Task details — Entries follow. Give back exactly the lines starting at the one containing "domino tile (aqua) 75" and ending at the one containing "vase (aqua) 260", and no other lines.

Material for the task —

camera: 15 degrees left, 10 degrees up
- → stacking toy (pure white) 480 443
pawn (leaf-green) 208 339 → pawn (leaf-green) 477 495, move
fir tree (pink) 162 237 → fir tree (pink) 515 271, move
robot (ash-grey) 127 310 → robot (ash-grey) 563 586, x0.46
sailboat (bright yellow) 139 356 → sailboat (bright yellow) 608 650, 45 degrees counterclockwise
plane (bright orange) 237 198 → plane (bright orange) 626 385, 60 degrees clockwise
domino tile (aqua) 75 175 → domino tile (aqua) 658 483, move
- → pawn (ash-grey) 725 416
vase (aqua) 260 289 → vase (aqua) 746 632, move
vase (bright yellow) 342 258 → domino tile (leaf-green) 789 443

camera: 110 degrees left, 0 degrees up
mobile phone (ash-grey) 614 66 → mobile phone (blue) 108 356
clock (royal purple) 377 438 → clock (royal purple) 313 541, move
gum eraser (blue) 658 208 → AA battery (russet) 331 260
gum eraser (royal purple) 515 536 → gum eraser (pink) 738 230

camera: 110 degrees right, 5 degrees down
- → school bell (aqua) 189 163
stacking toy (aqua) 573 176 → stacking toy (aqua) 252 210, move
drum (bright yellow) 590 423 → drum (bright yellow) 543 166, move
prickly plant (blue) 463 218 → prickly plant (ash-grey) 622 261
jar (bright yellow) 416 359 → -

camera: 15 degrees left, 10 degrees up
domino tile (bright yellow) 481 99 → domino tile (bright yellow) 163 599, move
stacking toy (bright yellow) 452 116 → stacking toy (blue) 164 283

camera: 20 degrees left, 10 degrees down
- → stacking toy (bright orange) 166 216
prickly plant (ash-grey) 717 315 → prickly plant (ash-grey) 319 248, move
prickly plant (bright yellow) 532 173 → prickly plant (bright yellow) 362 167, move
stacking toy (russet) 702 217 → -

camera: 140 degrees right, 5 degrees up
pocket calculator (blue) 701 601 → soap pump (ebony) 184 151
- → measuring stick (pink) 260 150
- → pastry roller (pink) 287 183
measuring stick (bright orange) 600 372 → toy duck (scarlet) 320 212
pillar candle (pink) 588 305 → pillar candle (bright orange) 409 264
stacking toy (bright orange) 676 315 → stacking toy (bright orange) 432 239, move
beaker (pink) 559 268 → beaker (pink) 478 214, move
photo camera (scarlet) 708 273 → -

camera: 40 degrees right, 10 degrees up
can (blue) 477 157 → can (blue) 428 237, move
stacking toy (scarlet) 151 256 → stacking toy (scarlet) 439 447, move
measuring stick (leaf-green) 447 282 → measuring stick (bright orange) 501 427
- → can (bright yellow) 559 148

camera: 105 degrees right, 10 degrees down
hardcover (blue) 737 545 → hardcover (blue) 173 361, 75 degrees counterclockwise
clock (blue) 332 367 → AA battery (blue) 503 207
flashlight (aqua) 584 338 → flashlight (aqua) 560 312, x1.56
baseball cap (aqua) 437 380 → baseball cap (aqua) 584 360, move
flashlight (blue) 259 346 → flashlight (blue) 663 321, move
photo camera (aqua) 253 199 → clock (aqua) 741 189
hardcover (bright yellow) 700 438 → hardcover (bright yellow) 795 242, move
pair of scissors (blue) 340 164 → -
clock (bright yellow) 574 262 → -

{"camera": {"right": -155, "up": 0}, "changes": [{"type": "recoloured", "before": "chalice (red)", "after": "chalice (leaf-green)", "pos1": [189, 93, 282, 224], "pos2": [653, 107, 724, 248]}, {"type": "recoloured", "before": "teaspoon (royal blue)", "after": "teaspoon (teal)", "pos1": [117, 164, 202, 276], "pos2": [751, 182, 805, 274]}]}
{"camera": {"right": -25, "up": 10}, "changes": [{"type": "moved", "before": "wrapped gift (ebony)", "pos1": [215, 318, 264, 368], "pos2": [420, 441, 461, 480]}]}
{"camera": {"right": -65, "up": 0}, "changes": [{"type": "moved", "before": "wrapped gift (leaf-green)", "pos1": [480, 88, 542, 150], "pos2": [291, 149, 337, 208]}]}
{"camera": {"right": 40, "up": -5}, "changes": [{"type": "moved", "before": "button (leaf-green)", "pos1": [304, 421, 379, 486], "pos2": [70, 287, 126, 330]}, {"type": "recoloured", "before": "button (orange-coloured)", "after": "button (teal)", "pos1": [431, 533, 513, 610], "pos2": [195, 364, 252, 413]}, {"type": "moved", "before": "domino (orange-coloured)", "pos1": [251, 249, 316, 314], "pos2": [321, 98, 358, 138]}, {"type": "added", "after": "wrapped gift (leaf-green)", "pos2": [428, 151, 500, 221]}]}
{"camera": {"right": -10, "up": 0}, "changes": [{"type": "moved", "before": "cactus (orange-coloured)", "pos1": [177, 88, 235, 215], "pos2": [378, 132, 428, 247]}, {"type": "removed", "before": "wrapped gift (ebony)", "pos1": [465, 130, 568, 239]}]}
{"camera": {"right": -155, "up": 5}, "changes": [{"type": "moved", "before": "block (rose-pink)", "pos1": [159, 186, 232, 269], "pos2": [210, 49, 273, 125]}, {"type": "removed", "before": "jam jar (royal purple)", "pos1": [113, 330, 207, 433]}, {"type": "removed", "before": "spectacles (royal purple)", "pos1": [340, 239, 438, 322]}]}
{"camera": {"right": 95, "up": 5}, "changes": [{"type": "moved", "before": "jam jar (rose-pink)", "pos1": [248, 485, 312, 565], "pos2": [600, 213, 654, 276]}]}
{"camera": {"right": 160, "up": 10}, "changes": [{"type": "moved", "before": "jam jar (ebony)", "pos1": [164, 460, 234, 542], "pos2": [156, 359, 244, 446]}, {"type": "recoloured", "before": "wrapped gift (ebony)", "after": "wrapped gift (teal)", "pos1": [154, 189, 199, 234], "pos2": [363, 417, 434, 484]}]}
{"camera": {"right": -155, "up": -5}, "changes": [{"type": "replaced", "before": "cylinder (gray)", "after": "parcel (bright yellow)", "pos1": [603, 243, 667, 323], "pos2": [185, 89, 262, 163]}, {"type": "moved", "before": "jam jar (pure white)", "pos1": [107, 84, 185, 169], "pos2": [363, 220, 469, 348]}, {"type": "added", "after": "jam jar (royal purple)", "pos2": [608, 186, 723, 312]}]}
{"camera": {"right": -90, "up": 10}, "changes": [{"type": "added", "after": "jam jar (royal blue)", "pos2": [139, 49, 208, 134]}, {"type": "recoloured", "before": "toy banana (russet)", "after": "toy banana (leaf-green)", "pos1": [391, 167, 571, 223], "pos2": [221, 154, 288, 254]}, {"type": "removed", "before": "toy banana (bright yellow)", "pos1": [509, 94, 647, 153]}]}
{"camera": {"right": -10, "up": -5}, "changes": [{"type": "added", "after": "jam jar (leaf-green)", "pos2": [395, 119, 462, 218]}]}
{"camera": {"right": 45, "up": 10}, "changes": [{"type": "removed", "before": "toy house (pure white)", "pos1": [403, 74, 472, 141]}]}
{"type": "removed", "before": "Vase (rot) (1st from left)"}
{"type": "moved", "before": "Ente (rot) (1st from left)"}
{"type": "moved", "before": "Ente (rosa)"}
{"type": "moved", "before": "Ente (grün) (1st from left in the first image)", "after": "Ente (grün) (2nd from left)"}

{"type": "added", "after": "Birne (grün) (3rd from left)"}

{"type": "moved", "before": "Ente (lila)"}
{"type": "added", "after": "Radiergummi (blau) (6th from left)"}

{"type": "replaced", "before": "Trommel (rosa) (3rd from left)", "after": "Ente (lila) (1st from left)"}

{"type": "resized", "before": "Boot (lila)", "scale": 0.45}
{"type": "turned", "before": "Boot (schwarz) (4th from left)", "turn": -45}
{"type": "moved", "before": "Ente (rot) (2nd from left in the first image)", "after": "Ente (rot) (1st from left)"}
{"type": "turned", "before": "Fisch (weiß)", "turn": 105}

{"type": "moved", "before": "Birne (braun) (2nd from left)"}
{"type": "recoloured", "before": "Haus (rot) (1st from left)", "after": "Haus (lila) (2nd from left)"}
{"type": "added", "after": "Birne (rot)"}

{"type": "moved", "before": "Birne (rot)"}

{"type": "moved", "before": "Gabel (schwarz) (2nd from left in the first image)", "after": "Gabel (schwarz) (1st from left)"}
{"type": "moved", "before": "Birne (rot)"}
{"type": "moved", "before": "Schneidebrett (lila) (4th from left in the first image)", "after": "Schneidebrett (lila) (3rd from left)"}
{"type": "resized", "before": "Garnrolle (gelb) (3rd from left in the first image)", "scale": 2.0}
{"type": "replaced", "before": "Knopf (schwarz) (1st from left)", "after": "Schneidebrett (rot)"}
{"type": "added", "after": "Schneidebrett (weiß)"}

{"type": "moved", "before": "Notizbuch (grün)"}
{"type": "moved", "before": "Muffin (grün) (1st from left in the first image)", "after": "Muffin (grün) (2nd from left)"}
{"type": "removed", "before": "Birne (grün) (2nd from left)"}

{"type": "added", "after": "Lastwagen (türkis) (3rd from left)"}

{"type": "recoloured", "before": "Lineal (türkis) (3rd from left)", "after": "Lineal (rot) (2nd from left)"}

Task result —
domino tile (aqua) 75 175 → domino tile (aqua) 658 483, move
- → pawn (ash-grey) 725 416
vase (aqua) 260 289 → vase (aqua) 746 632, move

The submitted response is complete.